# Work item
Your answer should hold the data exactly as given, minus any picture.
══════
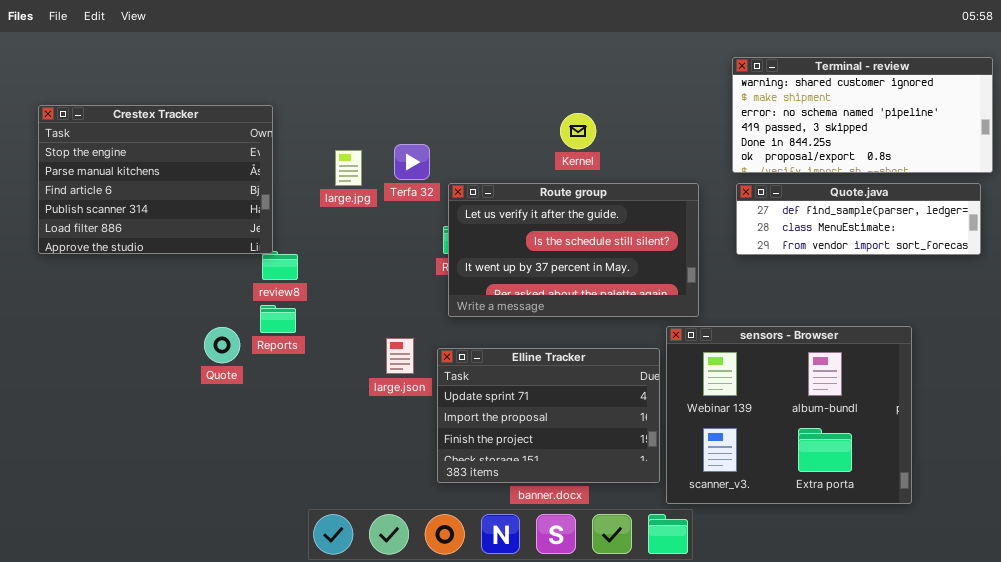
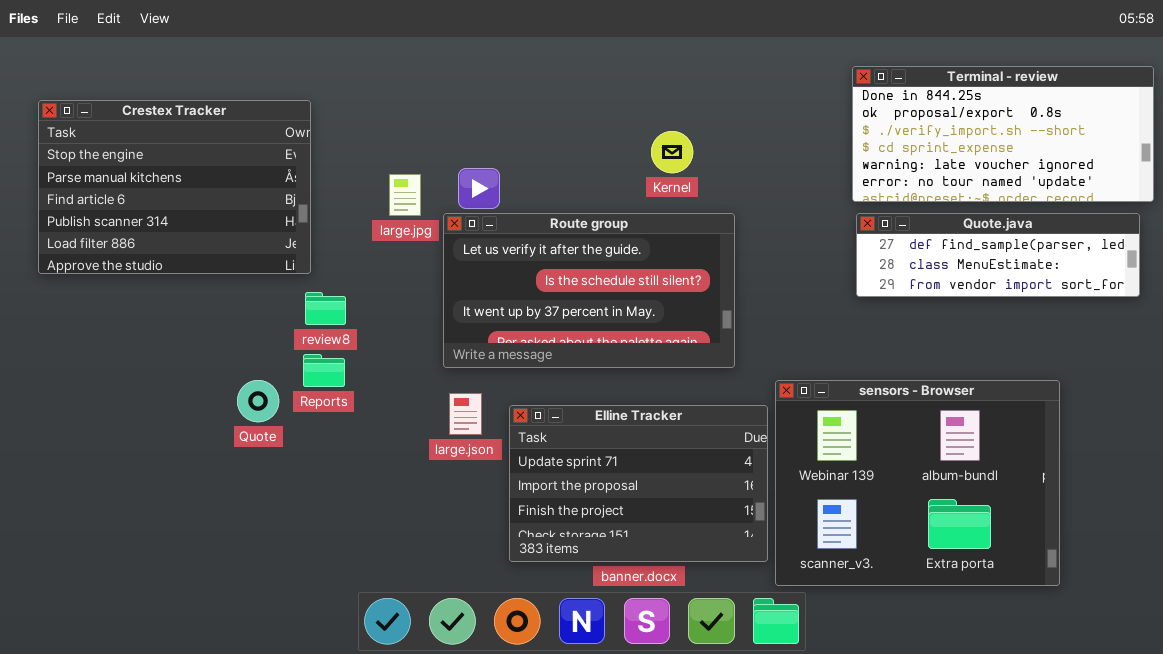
Terminal - review: [732,57,993,173] -> [852,66,1154,202], scrolled down 4 rows
Crestex Tracker: [38,105,273,254] -> [38,100,311,274], moved
Route group: [448,183,699,317] -> [443,213,735,368], moved

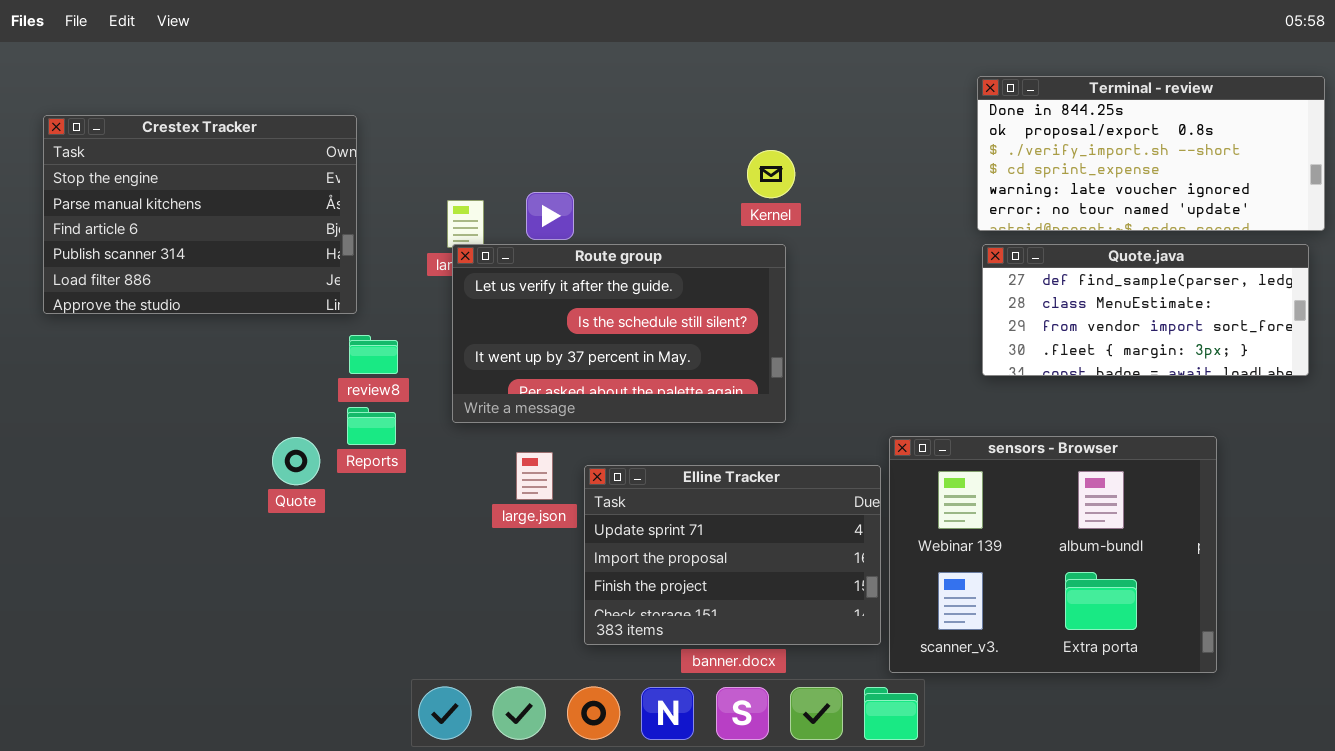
Route group: [443,213,735,368] -> [452,244,786,423], moved
Quote.java: [856,213,1140,297] -> [982,244,1309,376], resized

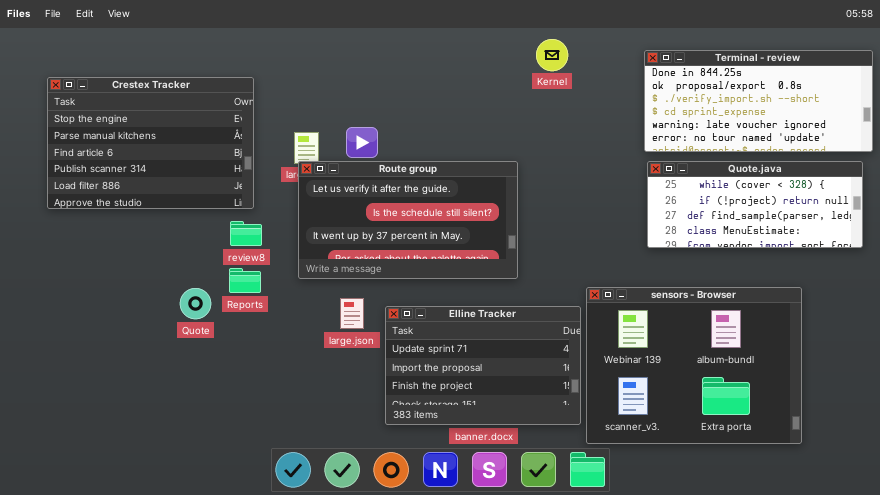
Crestex Tracker: [43,115,357,314] -> [47,77,254,209], moved
Kernel: [747,150,795,198] -> [536,39,568,71], moved
Quote.java: [982,244,1309,376] -> [647,161,863,248], scrolled up 2 rows

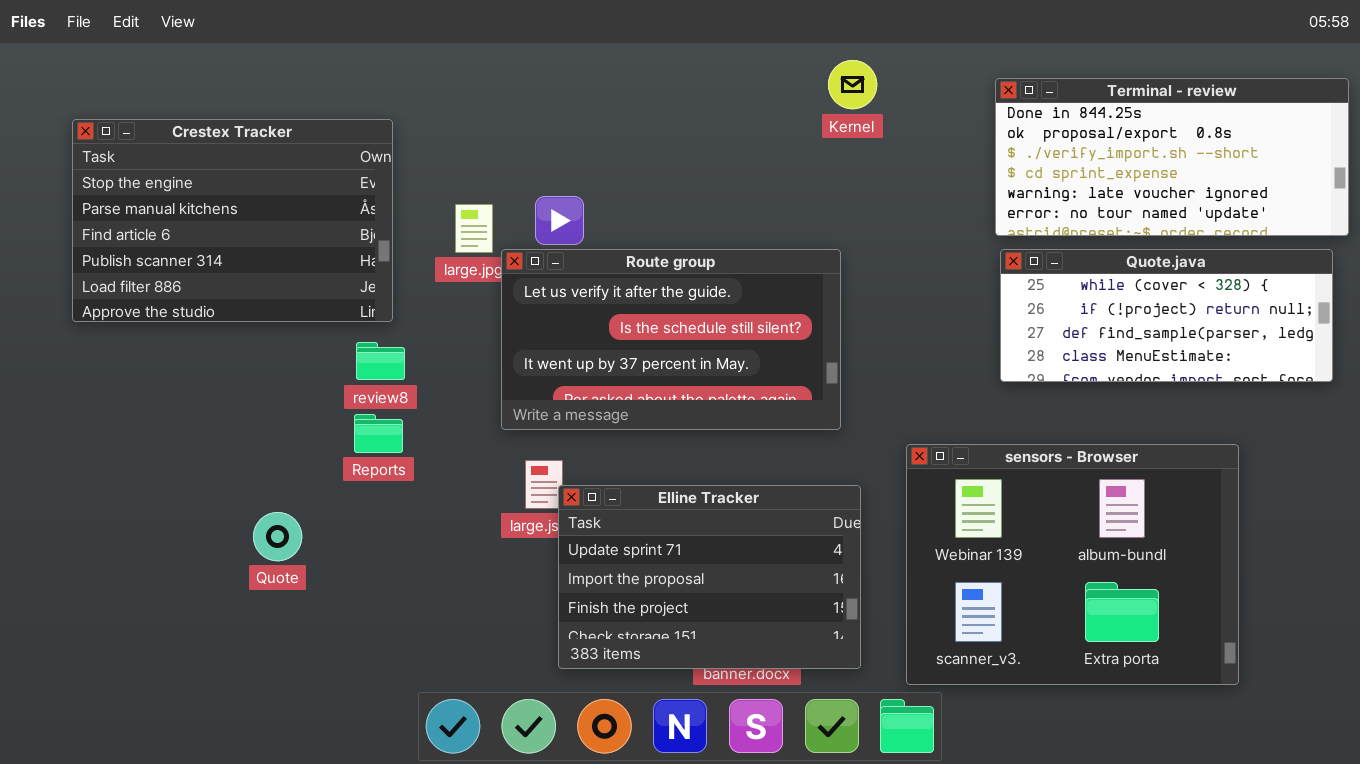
Route group: [298,161,518,279] -> [501,249,841,430], moved
Quote: [180,288,211,319] -> [253,512,302,561], moved
Elline Tracker: [385,306,581,425] -> [558,485,861,669], moved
══════
# Response
Terminal - review: [732,57,993,173] -> [852,66,1154,202], scrolled down 4 rows
Crestex Tracker: [38,105,273,254] -> [38,100,311,274], moved
Route group: [448,183,699,317] -> [443,213,735,368], moved

Route group: [443,213,735,368] -> [452,244,786,423], moved
Quote.java: [856,213,1140,297] -> [982,244,1309,376], resized

Crestex Tracker: [43,115,357,314] -> [47,77,254,209], moved
Kernel: [747,150,795,198] -> [536,39,568,71], moved
Quote.java: [982,244,1309,376] -> [647,161,863,248], scrolled up 2 rows

Route group: [298,161,518,279] -> [501,249,841,430], moved
Quote: [180,288,211,319] -> [253,512,302,561], moved
Elline Tracker: [385,306,581,425] -> [558,485,861,669], moved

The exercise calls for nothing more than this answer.